## START RECORDS SHOWN
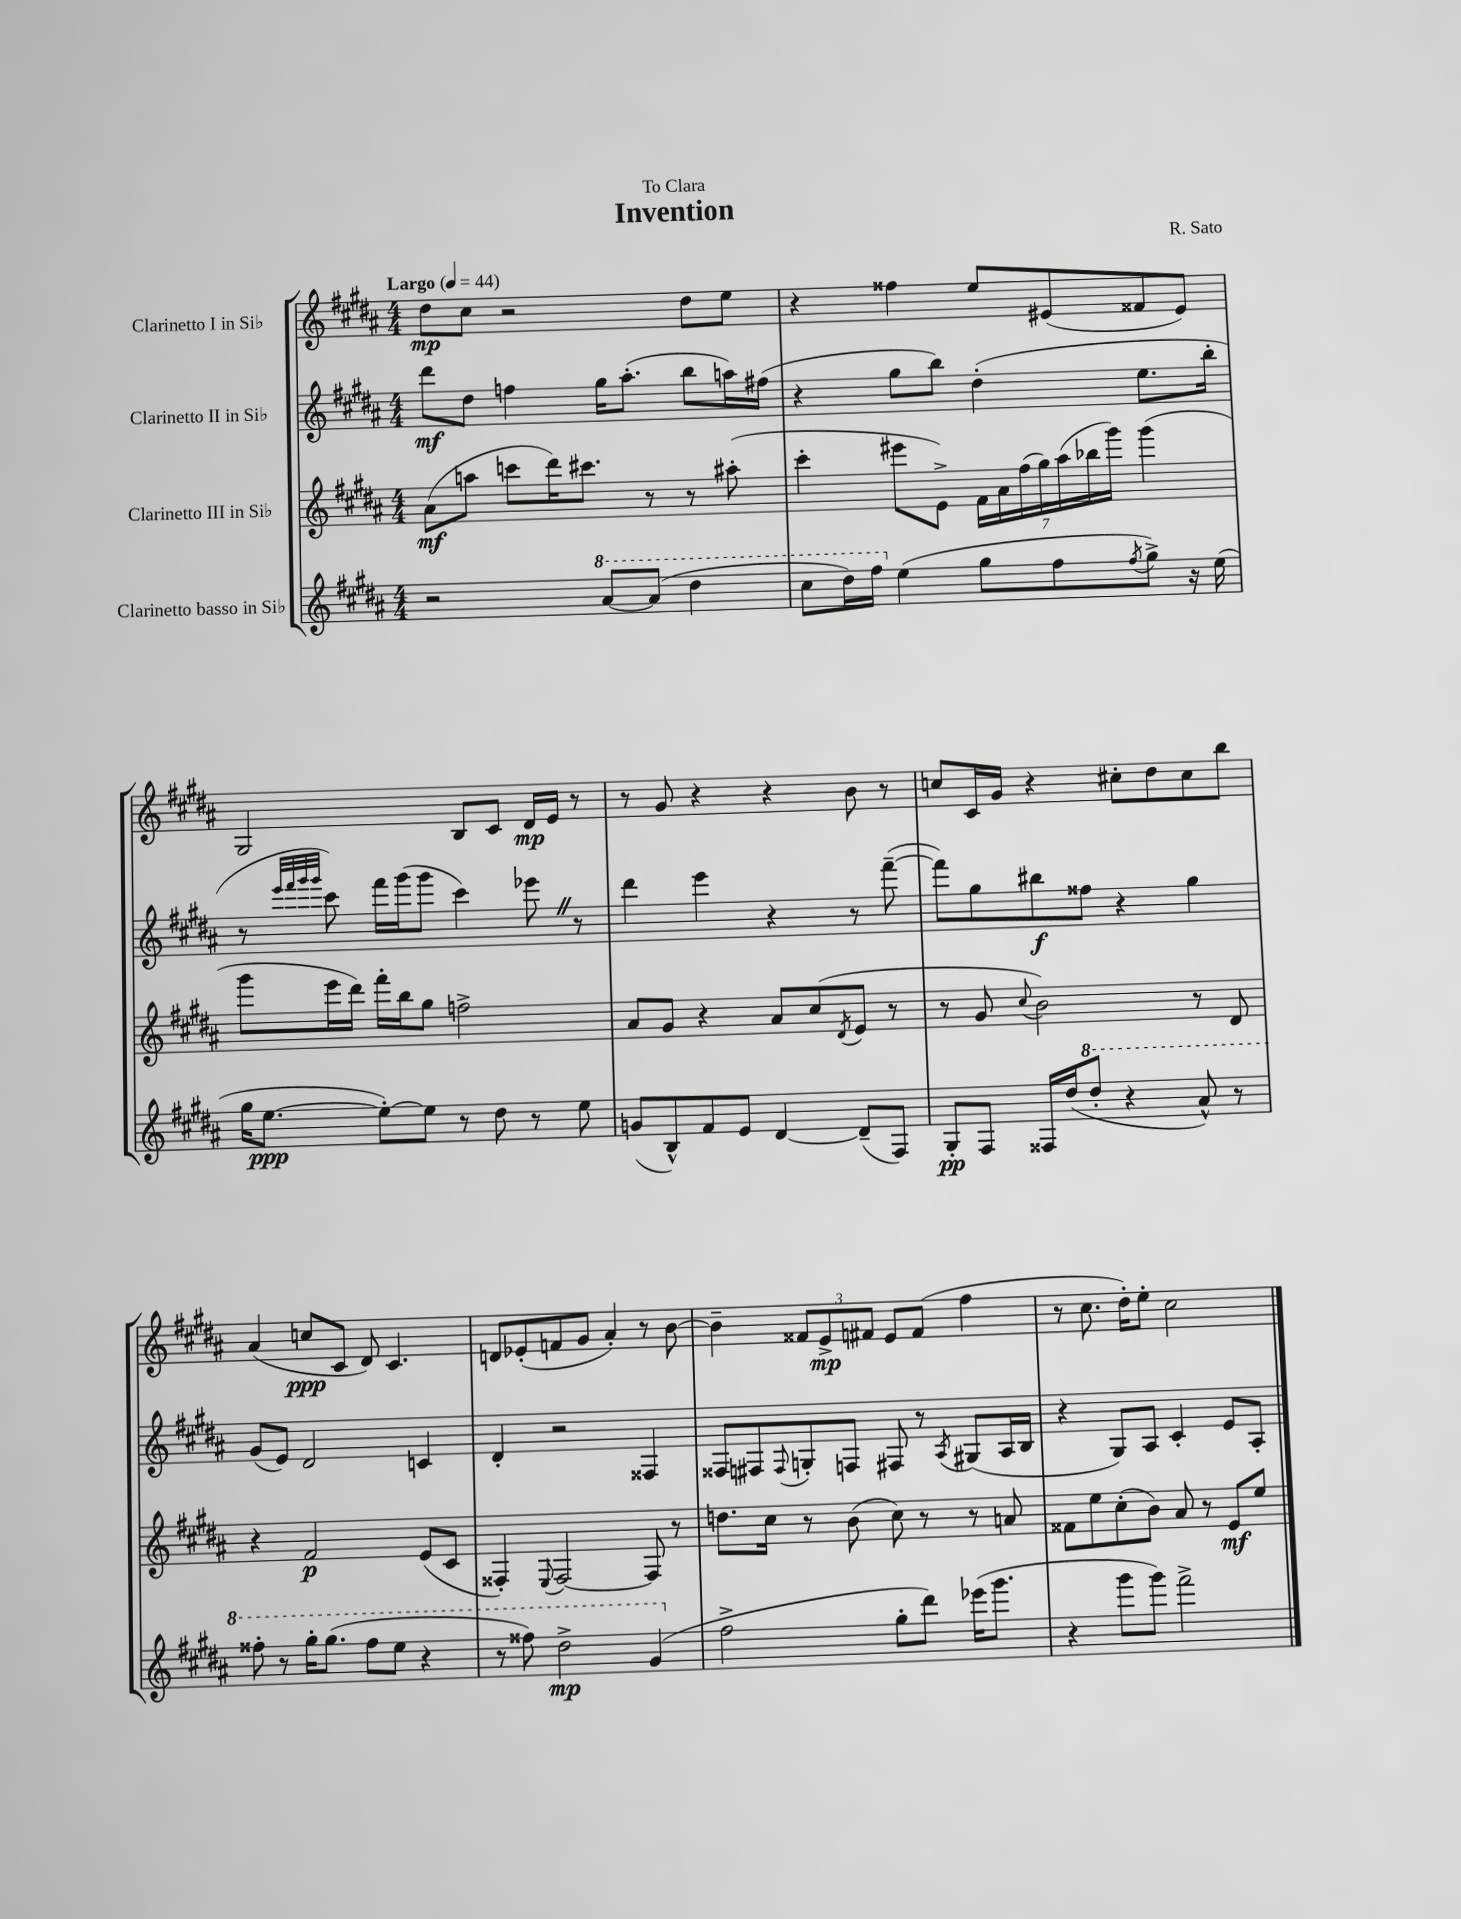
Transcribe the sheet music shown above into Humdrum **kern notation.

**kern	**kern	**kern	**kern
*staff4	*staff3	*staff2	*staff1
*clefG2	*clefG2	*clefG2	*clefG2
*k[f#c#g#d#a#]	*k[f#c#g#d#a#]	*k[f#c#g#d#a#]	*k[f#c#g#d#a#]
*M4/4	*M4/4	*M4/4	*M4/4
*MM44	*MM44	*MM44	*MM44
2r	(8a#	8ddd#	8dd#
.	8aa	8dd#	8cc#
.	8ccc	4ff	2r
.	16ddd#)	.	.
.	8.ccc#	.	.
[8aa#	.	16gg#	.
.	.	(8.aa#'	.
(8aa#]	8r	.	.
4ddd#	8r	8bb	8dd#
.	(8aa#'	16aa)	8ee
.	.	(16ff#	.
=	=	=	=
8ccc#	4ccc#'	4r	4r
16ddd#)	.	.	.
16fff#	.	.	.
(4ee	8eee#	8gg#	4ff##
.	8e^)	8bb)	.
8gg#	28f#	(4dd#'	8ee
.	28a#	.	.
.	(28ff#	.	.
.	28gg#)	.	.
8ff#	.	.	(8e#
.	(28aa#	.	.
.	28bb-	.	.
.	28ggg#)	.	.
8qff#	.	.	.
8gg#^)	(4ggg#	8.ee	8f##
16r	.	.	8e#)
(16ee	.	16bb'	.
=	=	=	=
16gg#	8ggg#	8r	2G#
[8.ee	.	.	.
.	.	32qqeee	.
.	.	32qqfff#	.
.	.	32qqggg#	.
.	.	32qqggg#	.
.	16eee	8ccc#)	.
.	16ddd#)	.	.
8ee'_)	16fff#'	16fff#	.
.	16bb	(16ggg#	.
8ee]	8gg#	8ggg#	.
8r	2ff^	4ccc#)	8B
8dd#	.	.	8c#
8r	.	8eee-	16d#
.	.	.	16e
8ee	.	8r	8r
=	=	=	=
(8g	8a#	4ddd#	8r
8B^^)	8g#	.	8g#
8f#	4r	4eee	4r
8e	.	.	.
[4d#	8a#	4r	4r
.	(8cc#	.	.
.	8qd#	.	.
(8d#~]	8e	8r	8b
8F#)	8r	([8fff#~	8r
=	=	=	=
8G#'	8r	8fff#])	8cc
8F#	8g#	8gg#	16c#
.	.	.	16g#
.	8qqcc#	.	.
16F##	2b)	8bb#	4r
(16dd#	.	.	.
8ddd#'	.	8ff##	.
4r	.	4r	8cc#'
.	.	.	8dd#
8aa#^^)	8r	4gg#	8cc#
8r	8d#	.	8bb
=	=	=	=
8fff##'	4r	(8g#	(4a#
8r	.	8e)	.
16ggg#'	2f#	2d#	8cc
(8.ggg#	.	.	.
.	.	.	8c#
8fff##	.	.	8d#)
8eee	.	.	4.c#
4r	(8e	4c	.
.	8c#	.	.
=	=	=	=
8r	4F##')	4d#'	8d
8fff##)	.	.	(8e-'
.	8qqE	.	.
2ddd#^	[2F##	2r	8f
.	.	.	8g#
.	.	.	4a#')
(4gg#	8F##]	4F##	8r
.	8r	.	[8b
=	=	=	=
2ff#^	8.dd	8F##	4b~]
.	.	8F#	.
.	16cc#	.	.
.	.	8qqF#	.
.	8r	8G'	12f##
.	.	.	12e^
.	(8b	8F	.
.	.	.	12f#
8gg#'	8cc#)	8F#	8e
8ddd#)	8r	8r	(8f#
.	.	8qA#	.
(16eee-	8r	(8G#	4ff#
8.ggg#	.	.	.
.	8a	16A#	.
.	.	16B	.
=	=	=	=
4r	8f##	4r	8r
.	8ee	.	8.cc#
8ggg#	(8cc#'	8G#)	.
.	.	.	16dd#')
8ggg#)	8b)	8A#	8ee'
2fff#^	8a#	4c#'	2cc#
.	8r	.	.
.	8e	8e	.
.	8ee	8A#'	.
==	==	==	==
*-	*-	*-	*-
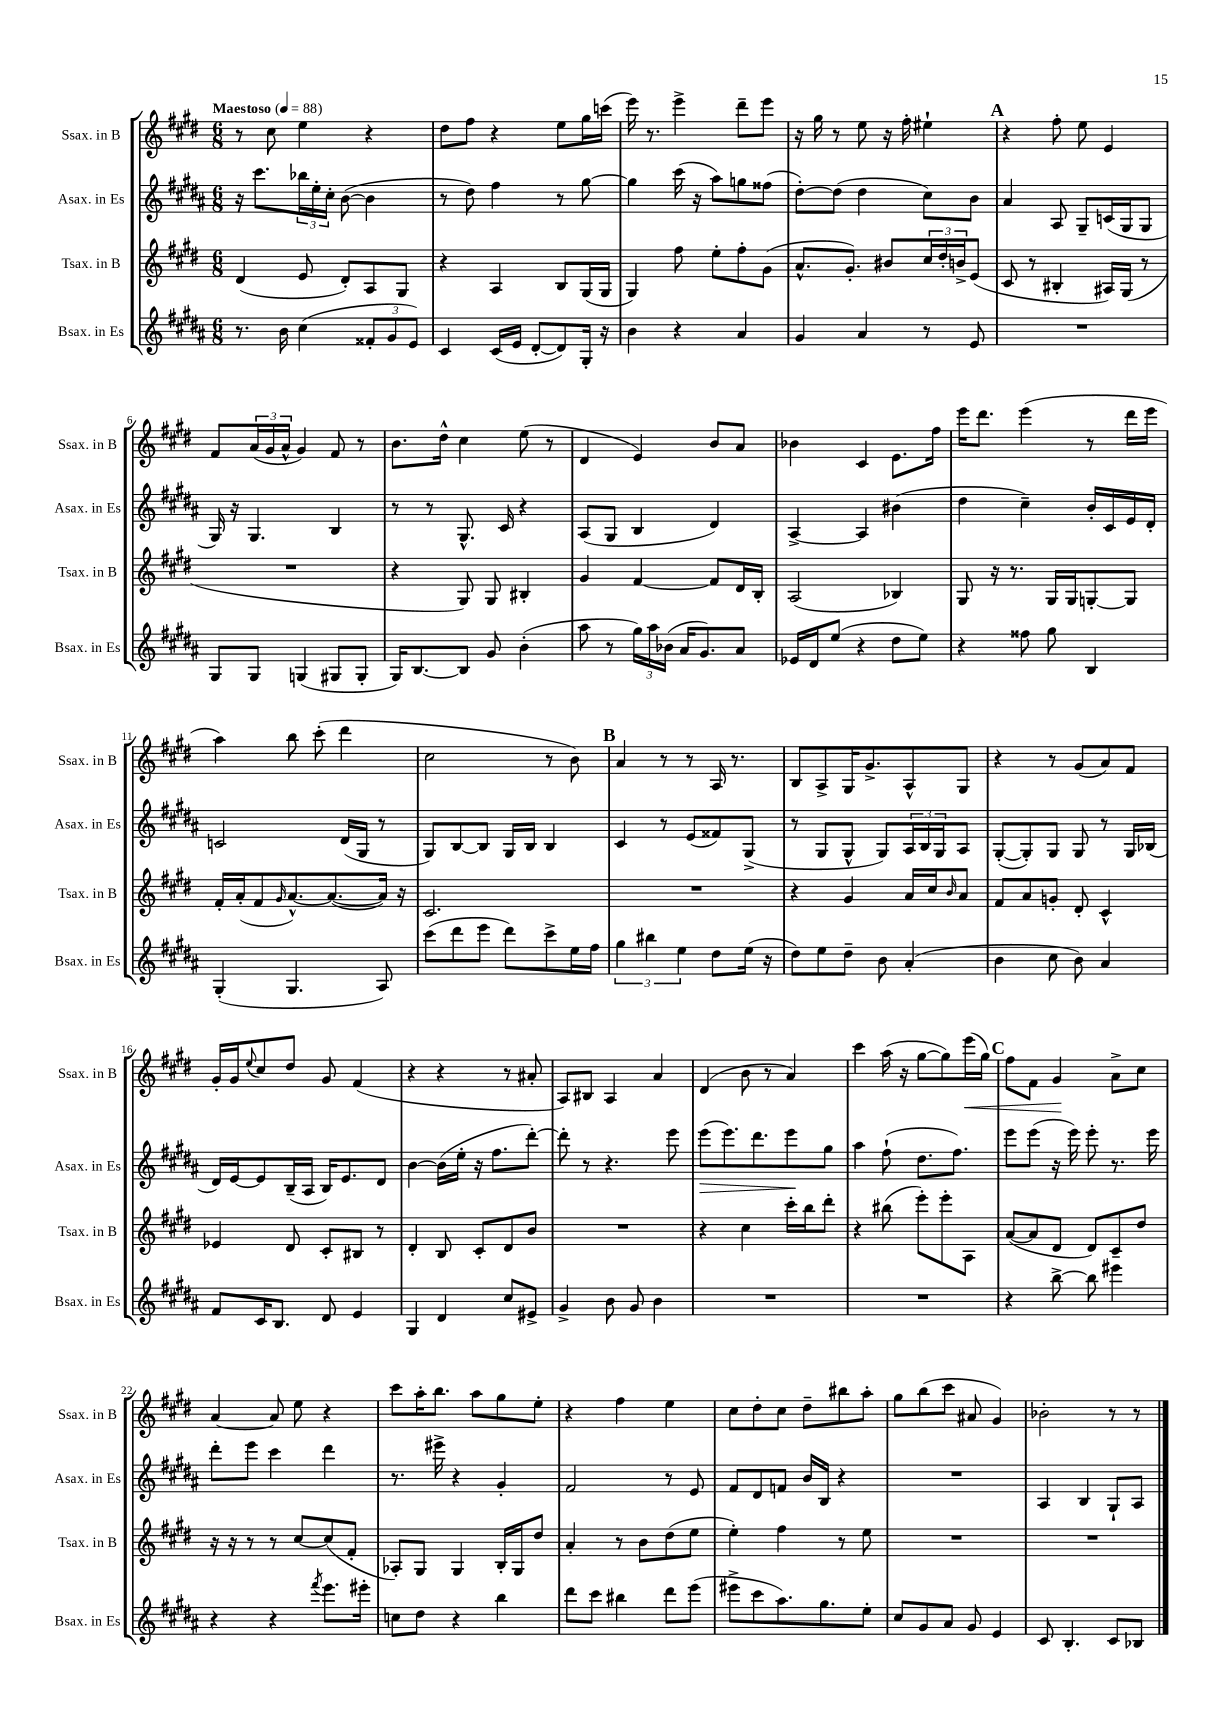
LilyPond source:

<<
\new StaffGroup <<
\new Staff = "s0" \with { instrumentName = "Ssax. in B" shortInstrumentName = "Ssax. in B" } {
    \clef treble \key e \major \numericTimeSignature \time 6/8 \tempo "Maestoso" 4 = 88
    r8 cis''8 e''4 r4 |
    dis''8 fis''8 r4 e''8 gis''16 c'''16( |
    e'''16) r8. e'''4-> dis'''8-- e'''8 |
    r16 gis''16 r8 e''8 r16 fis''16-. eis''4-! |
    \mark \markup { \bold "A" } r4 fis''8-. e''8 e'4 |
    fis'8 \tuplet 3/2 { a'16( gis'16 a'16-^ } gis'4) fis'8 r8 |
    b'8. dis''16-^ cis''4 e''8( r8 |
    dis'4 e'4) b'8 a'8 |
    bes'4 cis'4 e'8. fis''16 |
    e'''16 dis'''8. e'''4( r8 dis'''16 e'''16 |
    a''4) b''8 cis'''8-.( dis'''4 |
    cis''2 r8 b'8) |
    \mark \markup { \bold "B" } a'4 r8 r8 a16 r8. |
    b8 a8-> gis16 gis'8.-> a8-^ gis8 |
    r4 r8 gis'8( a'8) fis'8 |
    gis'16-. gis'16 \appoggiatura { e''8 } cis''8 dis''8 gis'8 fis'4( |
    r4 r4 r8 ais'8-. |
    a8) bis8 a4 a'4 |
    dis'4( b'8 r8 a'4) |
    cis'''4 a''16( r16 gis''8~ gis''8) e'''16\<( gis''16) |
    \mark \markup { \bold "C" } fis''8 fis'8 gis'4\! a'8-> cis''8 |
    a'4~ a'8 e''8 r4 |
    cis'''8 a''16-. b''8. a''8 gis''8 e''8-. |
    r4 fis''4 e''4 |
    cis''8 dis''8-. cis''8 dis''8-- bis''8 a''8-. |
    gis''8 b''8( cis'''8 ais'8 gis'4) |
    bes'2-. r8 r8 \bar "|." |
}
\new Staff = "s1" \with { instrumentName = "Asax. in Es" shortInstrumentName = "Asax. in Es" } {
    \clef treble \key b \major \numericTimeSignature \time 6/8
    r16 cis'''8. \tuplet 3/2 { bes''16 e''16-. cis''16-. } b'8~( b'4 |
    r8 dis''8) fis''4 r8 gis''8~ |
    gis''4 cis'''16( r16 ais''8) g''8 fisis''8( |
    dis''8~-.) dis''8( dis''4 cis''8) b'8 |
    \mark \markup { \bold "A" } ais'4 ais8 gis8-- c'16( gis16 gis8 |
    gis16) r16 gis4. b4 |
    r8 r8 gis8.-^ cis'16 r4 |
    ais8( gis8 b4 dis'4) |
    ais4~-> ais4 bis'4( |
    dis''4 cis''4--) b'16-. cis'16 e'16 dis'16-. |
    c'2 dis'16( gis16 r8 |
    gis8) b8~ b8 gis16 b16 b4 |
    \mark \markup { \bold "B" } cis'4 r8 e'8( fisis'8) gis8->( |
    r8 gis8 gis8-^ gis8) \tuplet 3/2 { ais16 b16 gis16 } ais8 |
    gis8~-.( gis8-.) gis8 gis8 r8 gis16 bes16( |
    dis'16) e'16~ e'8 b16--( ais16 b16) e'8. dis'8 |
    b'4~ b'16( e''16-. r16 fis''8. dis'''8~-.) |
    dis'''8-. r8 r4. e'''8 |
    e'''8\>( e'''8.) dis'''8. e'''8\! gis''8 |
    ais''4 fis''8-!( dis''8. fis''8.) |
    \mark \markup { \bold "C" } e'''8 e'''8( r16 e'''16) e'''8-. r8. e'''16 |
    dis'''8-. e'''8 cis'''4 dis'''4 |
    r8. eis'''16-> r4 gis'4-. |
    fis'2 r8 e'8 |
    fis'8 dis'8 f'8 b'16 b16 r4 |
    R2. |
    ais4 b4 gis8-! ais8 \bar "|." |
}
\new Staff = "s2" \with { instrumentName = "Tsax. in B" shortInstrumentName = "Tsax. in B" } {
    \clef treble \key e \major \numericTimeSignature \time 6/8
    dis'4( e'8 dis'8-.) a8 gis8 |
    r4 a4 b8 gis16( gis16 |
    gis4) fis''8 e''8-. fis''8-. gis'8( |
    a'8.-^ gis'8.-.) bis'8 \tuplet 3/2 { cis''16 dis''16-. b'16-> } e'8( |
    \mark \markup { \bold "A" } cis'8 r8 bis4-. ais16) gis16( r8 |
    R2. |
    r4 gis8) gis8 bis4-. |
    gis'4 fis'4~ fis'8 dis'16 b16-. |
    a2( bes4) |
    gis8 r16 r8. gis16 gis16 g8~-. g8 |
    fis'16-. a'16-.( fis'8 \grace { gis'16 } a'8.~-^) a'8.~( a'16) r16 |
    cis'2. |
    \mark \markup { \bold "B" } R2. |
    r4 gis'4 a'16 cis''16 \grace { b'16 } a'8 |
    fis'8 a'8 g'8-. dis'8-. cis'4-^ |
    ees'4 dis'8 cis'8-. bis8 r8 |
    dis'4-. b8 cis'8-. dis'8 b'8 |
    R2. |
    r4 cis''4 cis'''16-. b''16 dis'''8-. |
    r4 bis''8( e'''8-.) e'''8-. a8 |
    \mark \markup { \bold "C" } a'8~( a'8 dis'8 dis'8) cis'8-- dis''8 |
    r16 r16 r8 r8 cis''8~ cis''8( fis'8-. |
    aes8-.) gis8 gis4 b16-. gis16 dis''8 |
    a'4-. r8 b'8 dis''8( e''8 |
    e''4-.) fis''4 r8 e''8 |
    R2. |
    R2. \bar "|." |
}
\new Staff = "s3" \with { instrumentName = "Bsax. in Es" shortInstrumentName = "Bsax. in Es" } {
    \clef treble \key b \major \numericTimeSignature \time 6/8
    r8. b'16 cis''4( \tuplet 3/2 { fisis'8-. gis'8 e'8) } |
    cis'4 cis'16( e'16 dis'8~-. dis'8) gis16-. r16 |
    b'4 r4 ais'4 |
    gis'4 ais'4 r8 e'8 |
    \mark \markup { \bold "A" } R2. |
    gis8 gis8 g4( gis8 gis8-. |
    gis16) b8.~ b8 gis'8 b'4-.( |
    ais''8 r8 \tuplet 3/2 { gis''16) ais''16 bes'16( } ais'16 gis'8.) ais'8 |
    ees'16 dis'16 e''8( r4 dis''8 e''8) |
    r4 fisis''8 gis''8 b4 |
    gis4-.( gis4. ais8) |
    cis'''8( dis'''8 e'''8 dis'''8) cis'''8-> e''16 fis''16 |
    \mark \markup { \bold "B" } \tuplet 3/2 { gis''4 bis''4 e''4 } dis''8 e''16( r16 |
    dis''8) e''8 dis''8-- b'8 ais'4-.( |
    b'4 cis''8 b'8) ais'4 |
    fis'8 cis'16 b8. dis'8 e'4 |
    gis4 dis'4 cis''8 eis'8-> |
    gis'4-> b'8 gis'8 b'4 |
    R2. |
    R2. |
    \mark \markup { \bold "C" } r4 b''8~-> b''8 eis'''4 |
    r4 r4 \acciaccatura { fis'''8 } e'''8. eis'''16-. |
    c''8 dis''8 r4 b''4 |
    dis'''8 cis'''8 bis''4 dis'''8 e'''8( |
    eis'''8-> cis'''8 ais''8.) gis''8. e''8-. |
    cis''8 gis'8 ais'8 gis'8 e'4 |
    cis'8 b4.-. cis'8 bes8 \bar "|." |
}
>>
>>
## END RECORDS SHOWN
Find each line in the data above that contains the string "fisis", and copy those lines in full.

#### [REPLY]
    gis''4 cis'''16( r16 ais''8) g''8 fisis''8( |
    \mark \markup { \bold "B" } cis'4 r8 e'8( fisis'8) gis8->( |
    r8. b'16 cis''4( \tuplet 3/2 { fisis'8-. gis'8 e'8) } |
    r4 fisis''8 gis''8 b4 |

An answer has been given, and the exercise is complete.